* WORK TO COMPLETE *
Report how many lines in the material hold the word "blau". No other content is required.

——

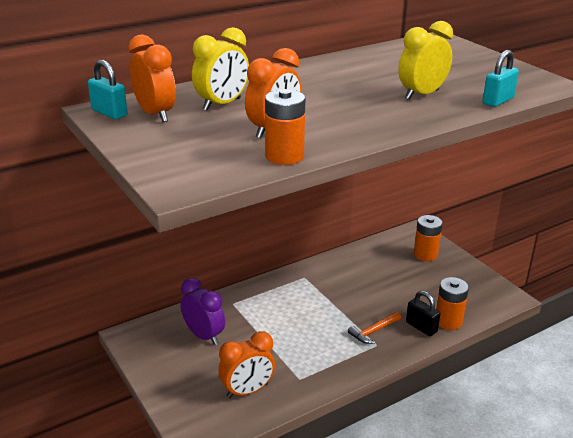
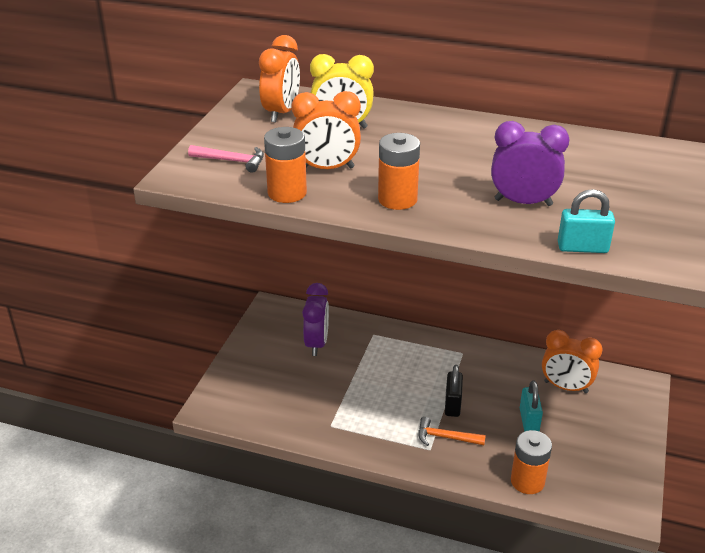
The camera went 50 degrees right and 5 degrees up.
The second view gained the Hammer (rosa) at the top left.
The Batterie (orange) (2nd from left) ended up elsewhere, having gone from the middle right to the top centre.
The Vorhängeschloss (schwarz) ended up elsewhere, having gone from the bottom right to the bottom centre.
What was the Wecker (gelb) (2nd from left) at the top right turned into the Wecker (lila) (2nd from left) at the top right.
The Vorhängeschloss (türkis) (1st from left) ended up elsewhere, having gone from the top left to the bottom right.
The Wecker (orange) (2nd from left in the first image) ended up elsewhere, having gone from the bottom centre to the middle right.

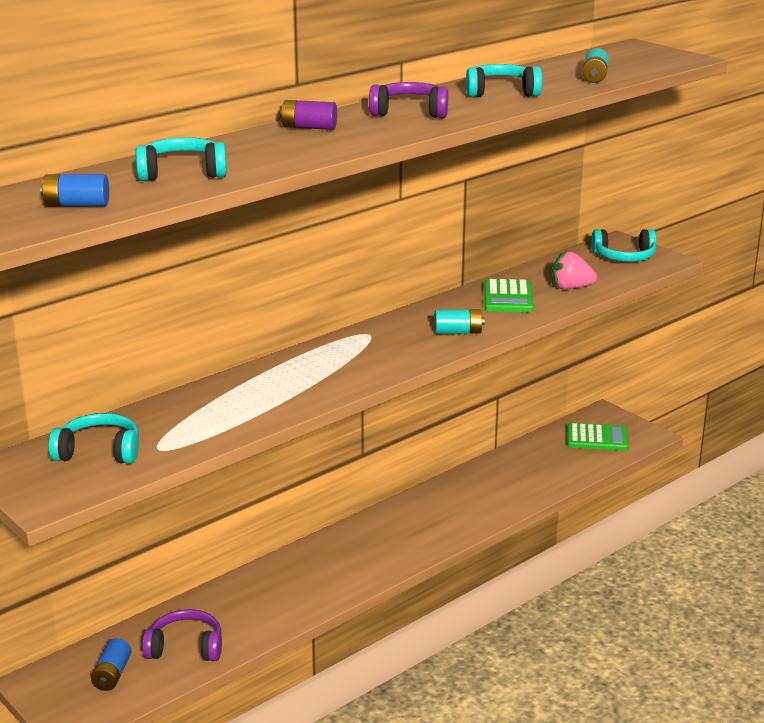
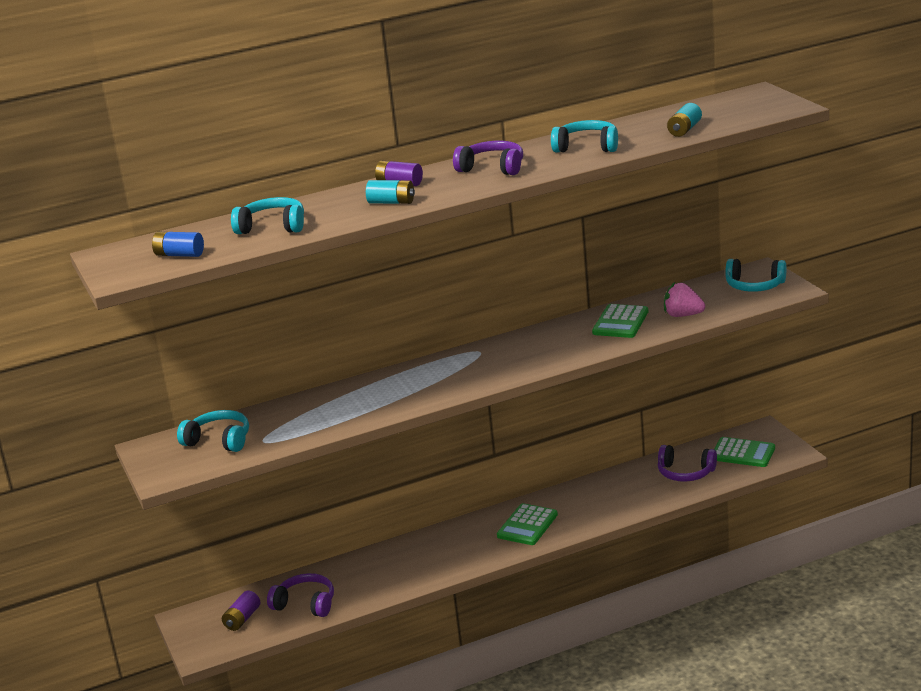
The camera went 20 degrees right and 0 degrees up.
What was the Batterie (blau) (2nd from left) at the bottom left turned into the Batterie (lila) (1st from left) at the bottom left.
The Batterie (türkis) (1st from left) ended up elsewhere, having gone from the centre to the top centre.
The second view gained the Taschenrechner (grün) (1st from left) at the bottom centre.
The second view gained the Kopfhörer (lila) (3rd from left) at the bottom right.

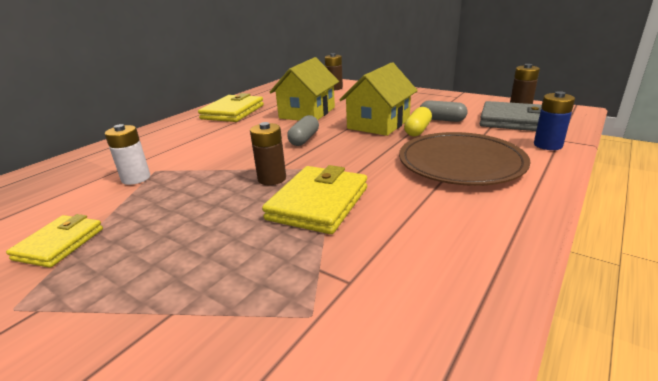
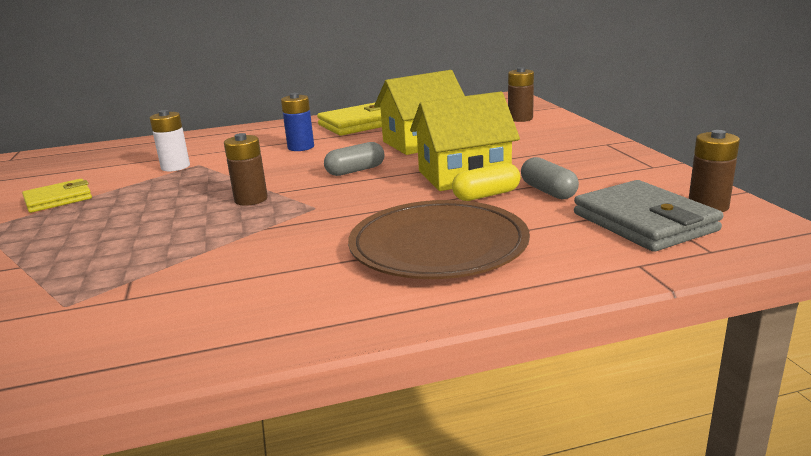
The camera went 40 degrees right and 5 degrees down.
The Batterie (blau) ended up elsewhere, having gone from the top right to the top centre.
The second view lost the Geldbörse (gelb) (3rd from left) at the centre.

——

* PROBLEM SOLUTION *
2